(Stored items)

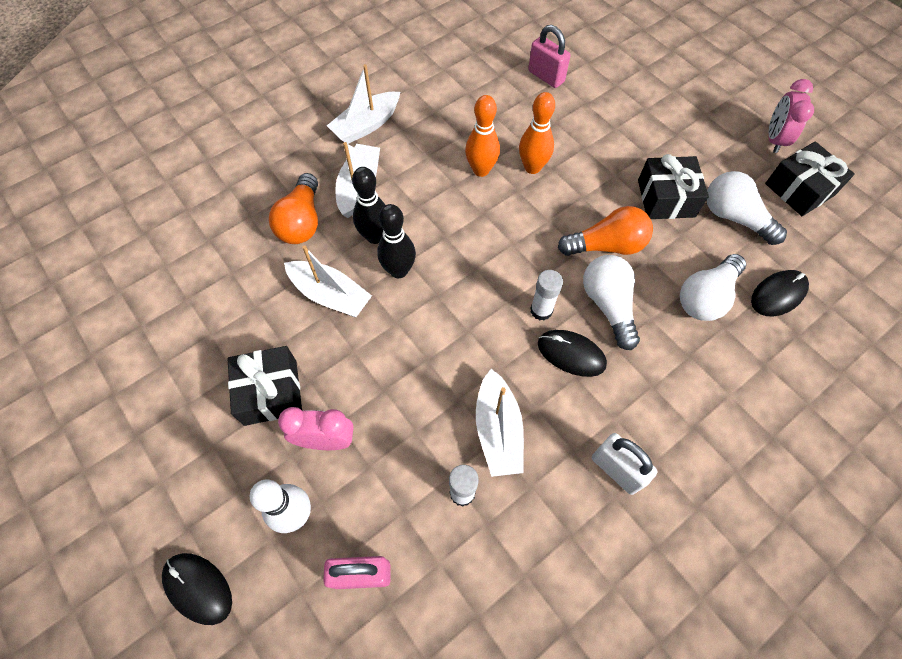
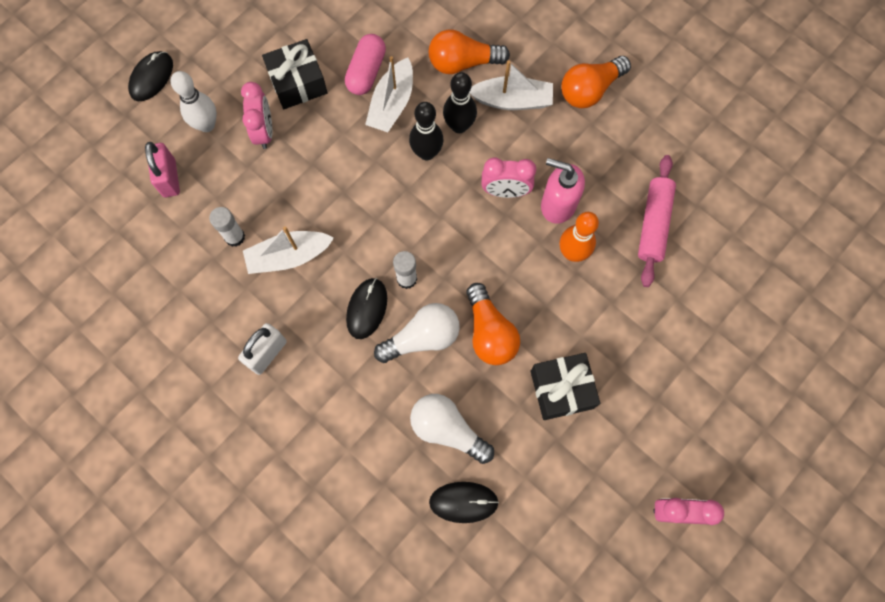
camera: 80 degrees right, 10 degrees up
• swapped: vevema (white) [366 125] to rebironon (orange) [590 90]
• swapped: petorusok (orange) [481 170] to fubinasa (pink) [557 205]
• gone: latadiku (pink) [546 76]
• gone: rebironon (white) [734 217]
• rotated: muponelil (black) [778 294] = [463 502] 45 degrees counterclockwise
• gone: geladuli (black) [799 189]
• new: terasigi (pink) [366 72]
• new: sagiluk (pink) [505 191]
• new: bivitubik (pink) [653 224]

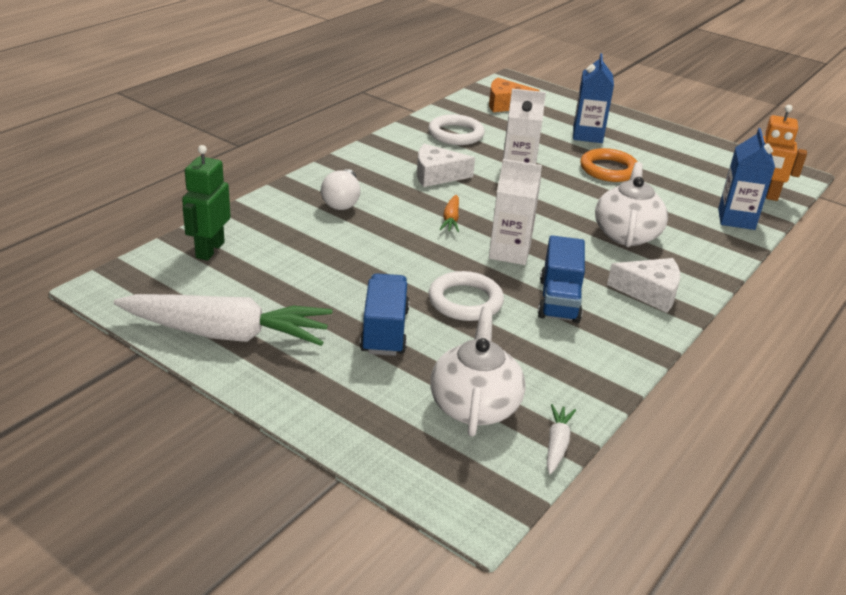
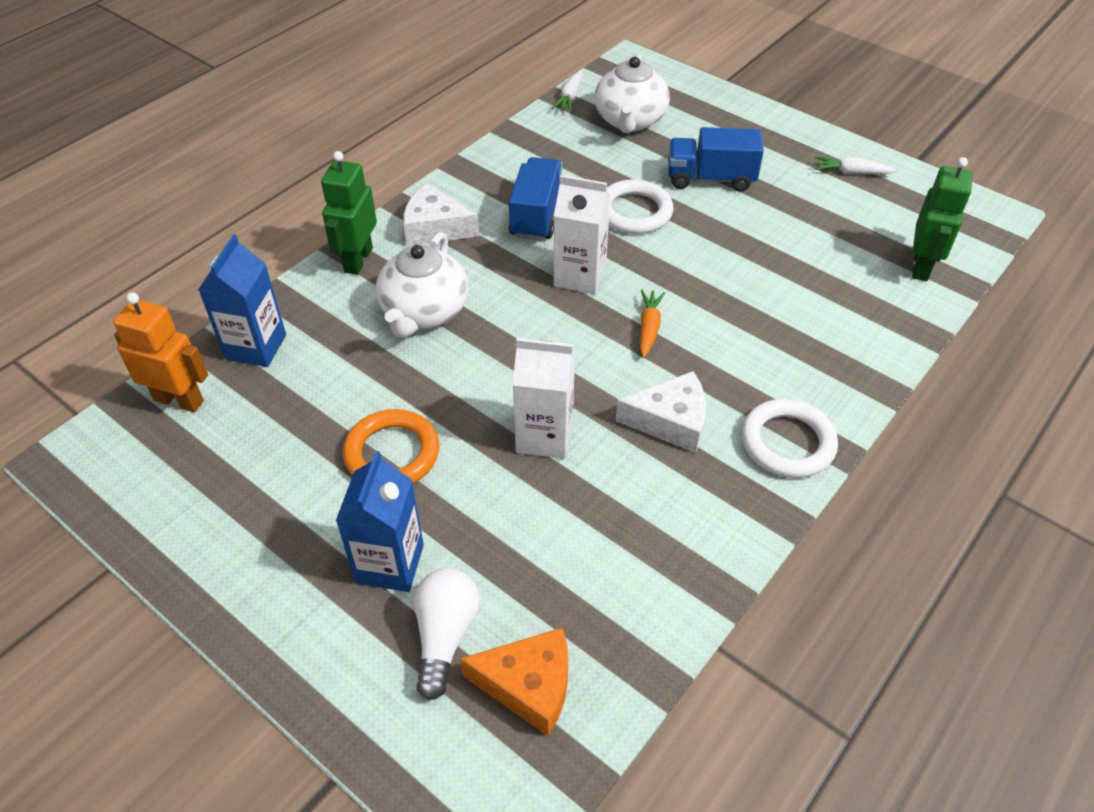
camera: 175 degrees left, 15 degrees up
• scaled:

**What the task requires:** Which lines of the data include the string "swapped"? Find them and copy each one.

**Solution to the problem:**
• swapped: vevema (white) [366 125] to rebironon (orange) [590 90]
• swapped: petorusok (orange) [481 170] to fubinasa (pink) [557 205]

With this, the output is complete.